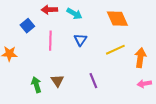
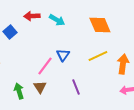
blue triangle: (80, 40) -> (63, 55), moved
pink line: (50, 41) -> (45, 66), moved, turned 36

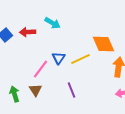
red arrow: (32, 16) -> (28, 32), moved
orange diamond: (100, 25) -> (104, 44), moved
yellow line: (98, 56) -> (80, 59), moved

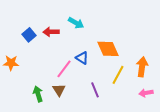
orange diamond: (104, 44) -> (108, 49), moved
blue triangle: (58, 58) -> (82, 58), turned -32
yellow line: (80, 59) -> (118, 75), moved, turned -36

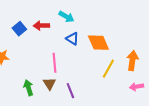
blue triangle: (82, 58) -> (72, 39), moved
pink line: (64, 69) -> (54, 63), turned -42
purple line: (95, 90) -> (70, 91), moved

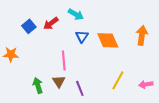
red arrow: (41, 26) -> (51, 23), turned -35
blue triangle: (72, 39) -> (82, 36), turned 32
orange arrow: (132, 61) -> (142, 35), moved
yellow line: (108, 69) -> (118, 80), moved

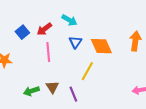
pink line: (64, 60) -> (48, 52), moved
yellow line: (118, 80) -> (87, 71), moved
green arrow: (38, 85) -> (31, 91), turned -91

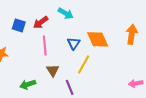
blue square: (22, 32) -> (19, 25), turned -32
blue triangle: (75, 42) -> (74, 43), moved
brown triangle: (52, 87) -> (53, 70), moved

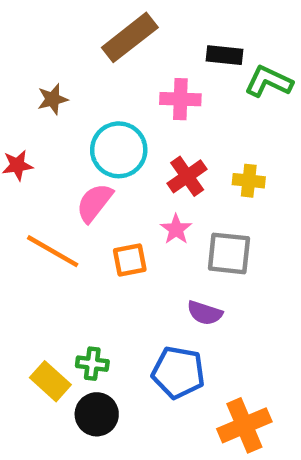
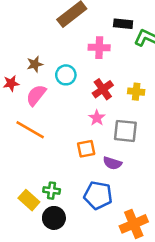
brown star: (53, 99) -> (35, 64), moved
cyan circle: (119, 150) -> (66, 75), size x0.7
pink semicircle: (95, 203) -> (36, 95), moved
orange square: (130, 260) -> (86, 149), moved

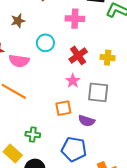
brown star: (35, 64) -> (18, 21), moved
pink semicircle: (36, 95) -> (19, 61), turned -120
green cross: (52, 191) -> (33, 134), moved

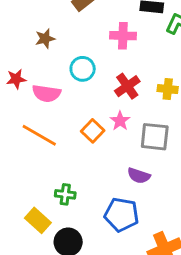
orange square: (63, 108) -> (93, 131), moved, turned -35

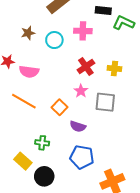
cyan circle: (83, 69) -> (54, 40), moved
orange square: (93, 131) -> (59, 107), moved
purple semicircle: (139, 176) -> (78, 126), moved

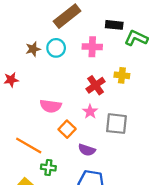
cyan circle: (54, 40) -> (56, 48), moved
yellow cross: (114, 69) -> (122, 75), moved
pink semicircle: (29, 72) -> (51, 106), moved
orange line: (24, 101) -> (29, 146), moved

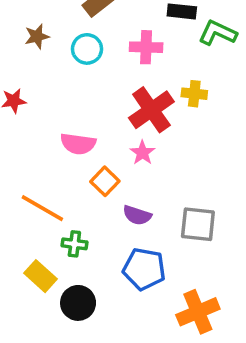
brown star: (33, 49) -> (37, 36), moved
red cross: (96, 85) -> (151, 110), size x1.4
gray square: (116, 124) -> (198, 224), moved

====

ACTION ITEM: Every entry above is to be printed again exactly, pictures omitted.

TASK ANSWER:
blue triangle: (80, 40) -> (63, 55), moved
pink line: (50, 41) -> (45, 66), moved, turned 36

red arrow: (32, 16) -> (28, 32), moved
orange diamond: (100, 25) -> (104, 44), moved
yellow line: (98, 56) -> (80, 59), moved

orange diamond: (104, 44) -> (108, 49), moved
blue triangle: (58, 58) -> (82, 58), turned -32
yellow line: (80, 59) -> (118, 75), moved, turned -36

blue triangle: (82, 58) -> (72, 39), moved
pink line: (64, 69) -> (54, 63), turned -42
purple line: (95, 90) -> (70, 91), moved

red arrow: (41, 26) -> (51, 23), turned -35
blue triangle: (72, 39) -> (82, 36), turned 32
orange arrow: (132, 61) -> (142, 35), moved
yellow line: (108, 69) -> (118, 80), moved

pink line: (64, 60) -> (48, 52), moved
yellow line: (118, 80) -> (87, 71), moved
green arrow: (38, 85) -> (31, 91), turned -91

blue square: (22, 32) -> (19, 25), turned -32
blue triangle: (75, 42) -> (74, 43), moved
brown triangle: (52, 87) -> (53, 70), moved

brown star: (53, 99) -> (35, 64), moved
cyan circle: (119, 150) -> (66, 75), size x0.7
pink semicircle: (95, 203) -> (36, 95), moved
orange square: (130, 260) -> (86, 149), moved

brown star: (35, 64) -> (18, 21), moved
pink semicircle: (36, 95) -> (19, 61), turned -120
green cross: (52, 191) -> (33, 134), moved

orange square: (63, 108) -> (93, 131), moved, turned -35

cyan circle: (83, 69) -> (54, 40), moved
orange square: (93, 131) -> (59, 107), moved
purple semicircle: (139, 176) -> (78, 126), moved

cyan circle: (54, 40) -> (56, 48), moved
yellow cross: (114, 69) -> (122, 75), moved
pink semicircle: (29, 72) -> (51, 106), moved
orange line: (24, 101) -> (29, 146), moved

brown star: (33, 49) -> (37, 36), moved
red cross: (96, 85) -> (151, 110), size x1.4
gray square: (116, 124) -> (198, 224), moved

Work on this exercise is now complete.